**WORK TASK:** For this exercise, please transcribe exactly and only the lines from the one containing "The camera went 75" through the end of the material, both ends included, without pictures.

**SOURCE MATERIAL:**
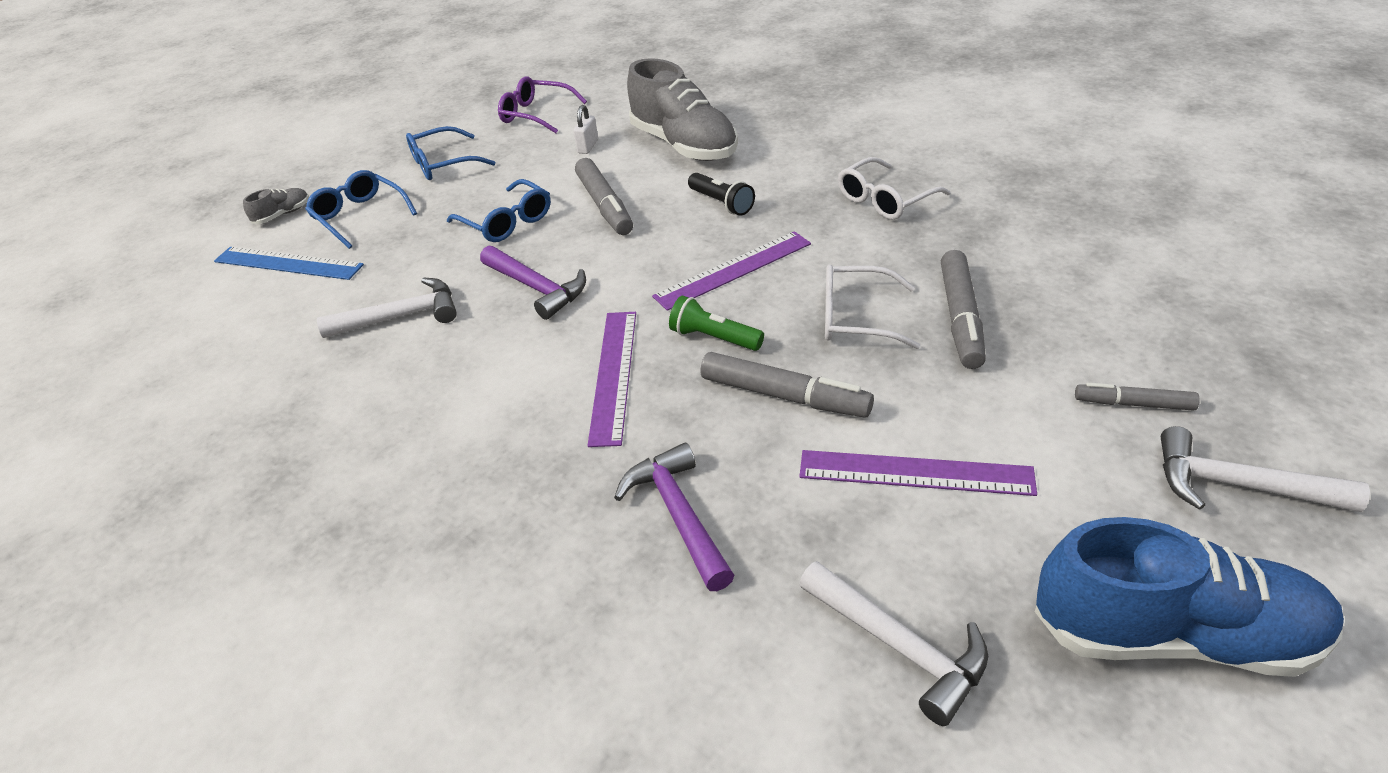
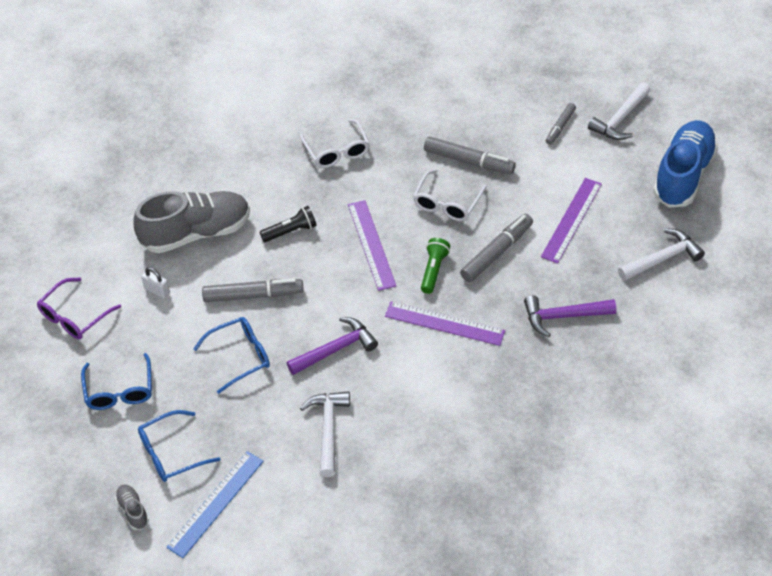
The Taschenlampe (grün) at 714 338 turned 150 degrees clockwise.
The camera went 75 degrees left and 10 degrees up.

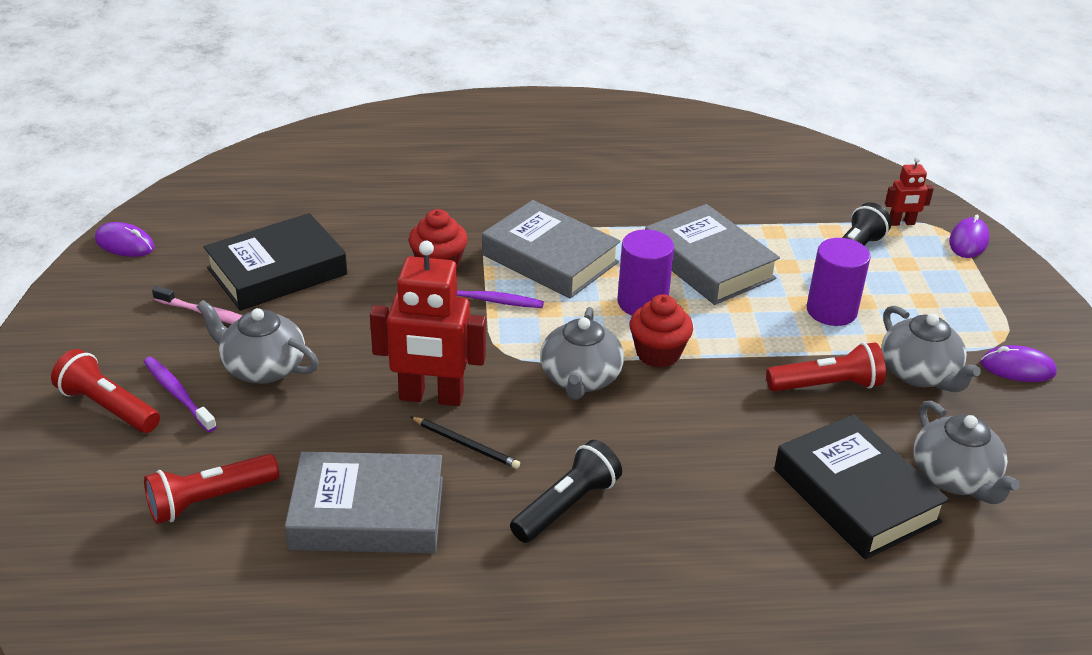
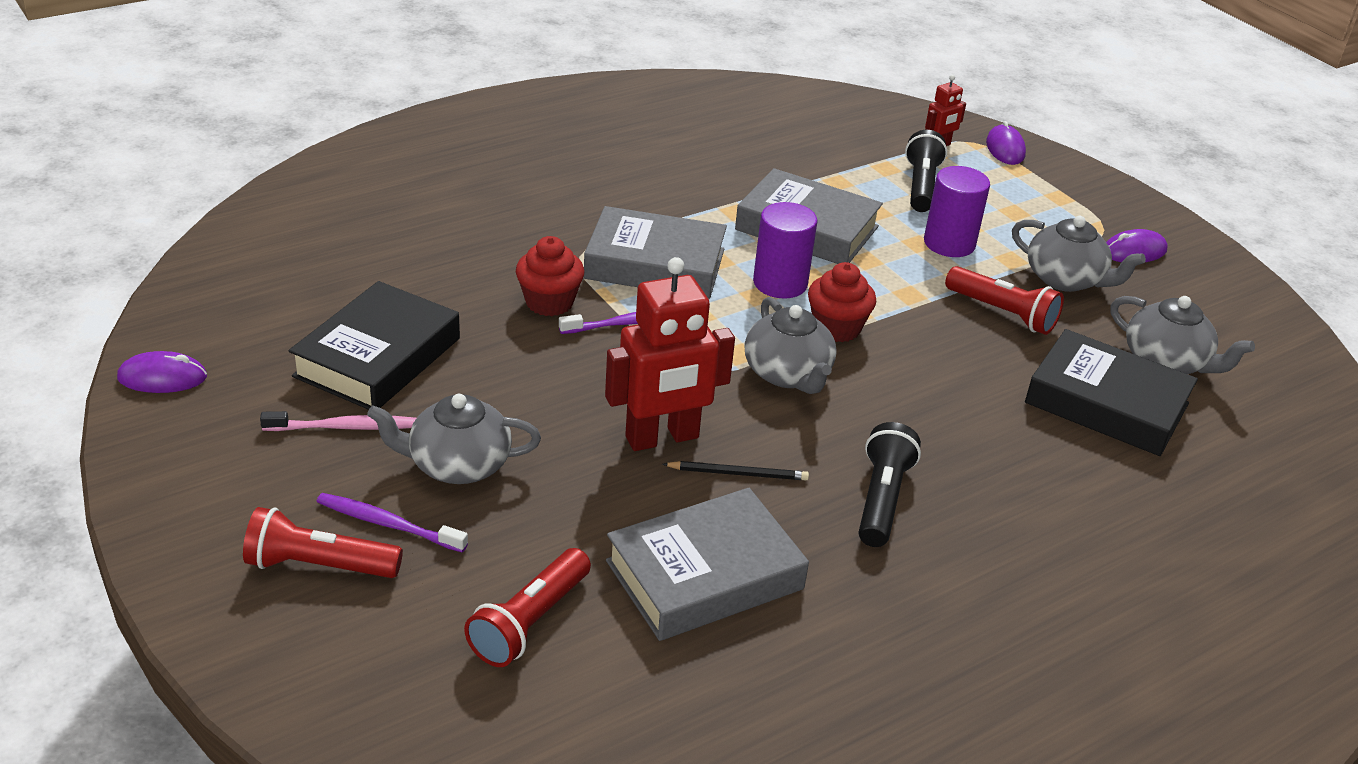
The Taschenlampe (rot) at 826 385 turned 75 degrees clockwise.
The camera went 30 degrees left and 0 degrees up.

**OUTPUT FOR THIS EXERCISE:**
The camera went 75 degrees left and 10 degrees up.

The Taschenlampe (rot) at 826 385 turned 75 degrees clockwise.
The camera went 30 degrees left and 0 degrees up.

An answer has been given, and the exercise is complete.